▸ **Exercise brief**
All of the data goes into your copy exactly as written. Images do not.

▸ **Data extract**
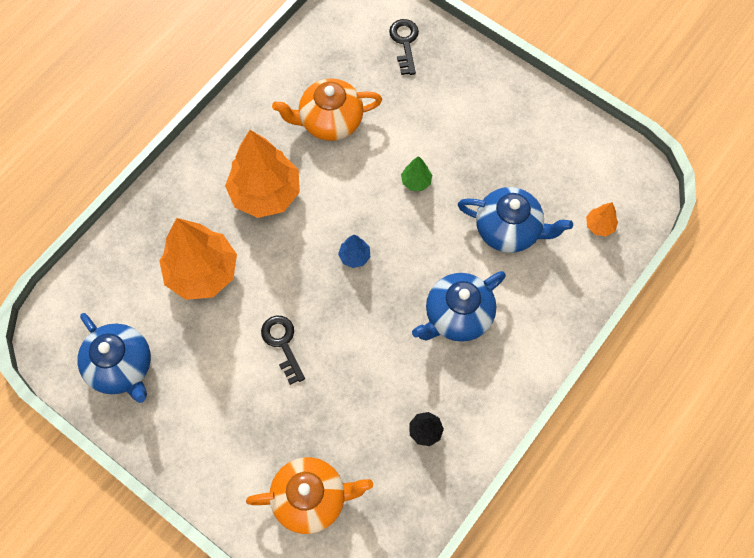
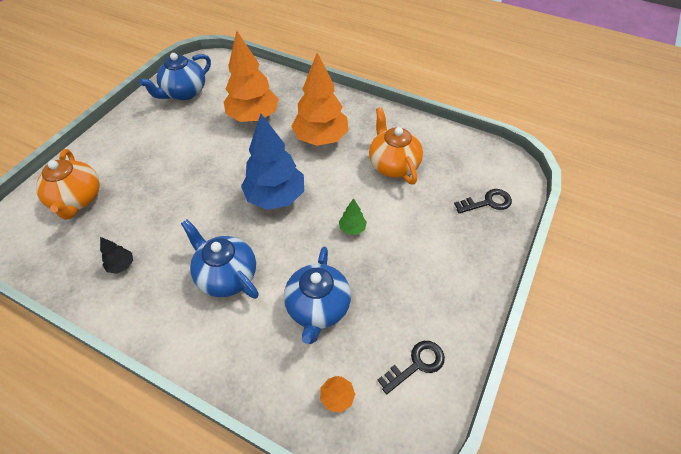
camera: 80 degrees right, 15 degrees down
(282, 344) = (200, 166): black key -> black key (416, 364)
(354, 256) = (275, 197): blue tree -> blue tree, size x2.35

▸ **Result**
camera: 80 degrees right, 15 degrees down
(282, 344) = (200, 166): black key -> black key (416, 364)
(354, 256) = (275, 197): blue tree -> blue tree, size x2.35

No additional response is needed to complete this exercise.